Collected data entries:
^^^^^^^^
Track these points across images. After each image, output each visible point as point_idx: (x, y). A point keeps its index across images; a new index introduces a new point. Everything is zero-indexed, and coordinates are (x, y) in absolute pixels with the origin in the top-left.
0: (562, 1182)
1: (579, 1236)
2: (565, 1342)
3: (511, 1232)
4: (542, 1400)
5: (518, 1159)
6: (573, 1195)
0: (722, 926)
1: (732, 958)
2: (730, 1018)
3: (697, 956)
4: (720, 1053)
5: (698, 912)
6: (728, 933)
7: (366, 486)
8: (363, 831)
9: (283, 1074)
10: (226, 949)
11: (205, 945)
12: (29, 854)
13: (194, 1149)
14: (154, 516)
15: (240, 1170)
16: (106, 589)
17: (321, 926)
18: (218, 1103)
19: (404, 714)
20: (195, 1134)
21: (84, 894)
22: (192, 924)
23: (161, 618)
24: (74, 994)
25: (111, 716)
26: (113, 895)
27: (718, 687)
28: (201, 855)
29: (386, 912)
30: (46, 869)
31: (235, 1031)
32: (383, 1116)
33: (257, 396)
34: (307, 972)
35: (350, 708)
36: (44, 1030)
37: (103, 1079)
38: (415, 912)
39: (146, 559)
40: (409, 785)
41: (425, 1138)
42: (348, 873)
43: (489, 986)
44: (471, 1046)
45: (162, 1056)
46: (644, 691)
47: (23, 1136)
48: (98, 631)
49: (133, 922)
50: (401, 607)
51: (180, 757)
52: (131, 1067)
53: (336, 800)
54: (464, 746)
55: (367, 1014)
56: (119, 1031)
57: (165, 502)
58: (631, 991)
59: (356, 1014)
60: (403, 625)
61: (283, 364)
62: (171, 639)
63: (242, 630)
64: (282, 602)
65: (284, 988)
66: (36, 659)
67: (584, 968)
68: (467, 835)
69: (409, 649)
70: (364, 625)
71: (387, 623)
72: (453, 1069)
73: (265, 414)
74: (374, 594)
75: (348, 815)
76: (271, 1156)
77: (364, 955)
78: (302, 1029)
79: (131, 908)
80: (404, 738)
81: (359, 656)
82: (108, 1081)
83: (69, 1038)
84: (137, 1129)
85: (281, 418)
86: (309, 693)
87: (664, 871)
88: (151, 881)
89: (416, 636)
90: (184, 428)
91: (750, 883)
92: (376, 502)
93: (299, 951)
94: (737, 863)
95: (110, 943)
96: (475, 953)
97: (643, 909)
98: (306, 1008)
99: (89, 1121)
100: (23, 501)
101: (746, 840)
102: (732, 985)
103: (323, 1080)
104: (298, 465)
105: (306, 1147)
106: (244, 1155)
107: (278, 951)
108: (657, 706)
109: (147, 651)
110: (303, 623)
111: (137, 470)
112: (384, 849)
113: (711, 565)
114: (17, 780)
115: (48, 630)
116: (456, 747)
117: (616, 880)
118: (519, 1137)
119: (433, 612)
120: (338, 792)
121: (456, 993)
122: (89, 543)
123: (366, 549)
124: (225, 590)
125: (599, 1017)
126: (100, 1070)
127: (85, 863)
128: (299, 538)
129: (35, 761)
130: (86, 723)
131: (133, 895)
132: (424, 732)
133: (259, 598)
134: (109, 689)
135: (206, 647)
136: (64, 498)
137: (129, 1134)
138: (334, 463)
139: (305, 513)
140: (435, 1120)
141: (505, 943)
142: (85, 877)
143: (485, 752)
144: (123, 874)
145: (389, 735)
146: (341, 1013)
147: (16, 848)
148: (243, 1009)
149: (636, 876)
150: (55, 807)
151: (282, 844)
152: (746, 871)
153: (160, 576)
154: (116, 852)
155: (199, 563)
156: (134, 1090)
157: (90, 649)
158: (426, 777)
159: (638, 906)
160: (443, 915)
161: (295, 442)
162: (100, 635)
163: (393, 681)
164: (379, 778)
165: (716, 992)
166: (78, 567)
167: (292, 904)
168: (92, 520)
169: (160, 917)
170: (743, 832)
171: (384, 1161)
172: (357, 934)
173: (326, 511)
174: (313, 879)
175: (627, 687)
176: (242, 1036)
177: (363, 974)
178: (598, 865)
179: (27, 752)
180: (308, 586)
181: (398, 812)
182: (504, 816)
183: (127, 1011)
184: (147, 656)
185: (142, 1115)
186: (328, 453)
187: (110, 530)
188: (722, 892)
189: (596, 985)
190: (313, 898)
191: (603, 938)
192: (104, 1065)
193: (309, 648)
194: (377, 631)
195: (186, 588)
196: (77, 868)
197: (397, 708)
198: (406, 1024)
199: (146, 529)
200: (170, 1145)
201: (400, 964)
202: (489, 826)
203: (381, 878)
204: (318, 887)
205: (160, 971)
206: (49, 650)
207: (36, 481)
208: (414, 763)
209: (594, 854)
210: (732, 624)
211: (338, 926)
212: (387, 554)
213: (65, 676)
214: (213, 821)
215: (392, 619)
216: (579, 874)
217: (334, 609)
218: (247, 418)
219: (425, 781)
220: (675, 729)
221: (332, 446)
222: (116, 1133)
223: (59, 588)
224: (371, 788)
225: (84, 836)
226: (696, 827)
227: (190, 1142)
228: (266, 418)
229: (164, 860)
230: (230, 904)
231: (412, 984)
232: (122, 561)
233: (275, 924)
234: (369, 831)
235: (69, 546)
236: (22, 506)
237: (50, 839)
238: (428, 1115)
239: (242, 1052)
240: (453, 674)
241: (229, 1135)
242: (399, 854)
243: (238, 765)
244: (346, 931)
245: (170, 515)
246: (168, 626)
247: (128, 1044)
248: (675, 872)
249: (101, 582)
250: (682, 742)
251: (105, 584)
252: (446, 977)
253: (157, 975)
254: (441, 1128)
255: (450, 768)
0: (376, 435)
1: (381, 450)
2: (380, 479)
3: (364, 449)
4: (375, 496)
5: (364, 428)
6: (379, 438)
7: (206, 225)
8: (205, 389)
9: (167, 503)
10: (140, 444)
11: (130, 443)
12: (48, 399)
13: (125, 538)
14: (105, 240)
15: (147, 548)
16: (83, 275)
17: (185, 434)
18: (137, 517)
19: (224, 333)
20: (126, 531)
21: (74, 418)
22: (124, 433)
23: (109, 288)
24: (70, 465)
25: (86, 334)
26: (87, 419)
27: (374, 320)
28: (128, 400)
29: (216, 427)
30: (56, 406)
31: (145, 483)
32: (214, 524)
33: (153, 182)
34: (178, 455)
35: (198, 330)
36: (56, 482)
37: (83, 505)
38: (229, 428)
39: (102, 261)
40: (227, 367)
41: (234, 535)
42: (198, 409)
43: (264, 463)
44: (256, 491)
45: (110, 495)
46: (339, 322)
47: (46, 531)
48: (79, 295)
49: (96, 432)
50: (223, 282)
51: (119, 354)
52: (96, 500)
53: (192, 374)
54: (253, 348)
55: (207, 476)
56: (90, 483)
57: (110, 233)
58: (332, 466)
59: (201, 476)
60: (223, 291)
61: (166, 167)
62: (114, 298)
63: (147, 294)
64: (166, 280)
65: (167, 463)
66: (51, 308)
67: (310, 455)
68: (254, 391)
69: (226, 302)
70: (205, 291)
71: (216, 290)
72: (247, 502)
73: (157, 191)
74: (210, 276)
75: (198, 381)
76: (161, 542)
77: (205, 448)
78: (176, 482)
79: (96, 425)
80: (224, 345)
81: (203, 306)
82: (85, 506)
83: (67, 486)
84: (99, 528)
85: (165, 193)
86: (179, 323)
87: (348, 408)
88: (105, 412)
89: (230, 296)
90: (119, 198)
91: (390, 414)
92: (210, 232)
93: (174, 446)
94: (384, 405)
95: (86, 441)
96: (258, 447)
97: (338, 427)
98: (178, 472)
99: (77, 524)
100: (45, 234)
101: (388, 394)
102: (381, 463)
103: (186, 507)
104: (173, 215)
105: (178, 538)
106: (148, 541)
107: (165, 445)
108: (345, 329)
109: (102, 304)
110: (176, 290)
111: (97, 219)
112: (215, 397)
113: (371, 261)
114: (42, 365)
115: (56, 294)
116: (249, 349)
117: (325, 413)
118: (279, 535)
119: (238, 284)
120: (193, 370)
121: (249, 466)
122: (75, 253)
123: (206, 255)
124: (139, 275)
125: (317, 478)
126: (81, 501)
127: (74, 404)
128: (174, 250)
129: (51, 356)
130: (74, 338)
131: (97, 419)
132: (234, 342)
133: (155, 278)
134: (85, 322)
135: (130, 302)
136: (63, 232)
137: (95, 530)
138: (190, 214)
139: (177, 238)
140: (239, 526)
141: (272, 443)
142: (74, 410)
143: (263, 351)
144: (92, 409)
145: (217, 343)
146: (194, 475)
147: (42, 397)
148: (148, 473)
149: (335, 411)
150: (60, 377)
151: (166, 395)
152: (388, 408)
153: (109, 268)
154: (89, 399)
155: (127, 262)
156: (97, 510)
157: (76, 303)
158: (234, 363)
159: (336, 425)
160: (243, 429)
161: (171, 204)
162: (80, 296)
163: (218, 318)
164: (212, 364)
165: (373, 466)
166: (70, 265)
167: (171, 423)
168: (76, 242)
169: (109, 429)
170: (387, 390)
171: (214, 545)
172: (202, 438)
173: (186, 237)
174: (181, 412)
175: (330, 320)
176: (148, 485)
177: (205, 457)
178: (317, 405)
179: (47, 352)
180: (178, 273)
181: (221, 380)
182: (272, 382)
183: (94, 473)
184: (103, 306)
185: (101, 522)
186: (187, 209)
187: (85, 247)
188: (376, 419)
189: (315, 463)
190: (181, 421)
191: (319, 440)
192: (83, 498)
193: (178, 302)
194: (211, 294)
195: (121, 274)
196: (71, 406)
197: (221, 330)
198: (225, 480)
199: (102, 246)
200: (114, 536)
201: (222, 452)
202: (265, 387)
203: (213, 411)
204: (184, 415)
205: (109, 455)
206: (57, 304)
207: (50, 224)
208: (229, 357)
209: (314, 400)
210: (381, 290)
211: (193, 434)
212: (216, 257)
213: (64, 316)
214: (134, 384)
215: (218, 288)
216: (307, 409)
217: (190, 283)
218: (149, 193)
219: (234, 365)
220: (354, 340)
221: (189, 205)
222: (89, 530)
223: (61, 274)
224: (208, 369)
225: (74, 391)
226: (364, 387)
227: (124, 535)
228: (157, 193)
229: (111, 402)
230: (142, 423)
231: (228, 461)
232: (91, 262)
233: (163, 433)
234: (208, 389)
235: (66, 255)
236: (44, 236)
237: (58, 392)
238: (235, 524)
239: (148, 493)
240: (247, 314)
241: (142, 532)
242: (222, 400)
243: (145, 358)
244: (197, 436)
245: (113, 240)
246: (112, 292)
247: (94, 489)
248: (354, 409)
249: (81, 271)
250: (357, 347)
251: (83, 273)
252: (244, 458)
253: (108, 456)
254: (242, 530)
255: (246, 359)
^^^^^^^^
Collect each line in the records above that contains the string "introduces", matching case exactly.

Track these points across images. After each image, output each visible point as point_idx: (x, y). A point keeps its index across images; a new index introduces a new point. Everything is zero-indexed, and coordinates are (x, y) in absolute pixels with the origin in the top-left.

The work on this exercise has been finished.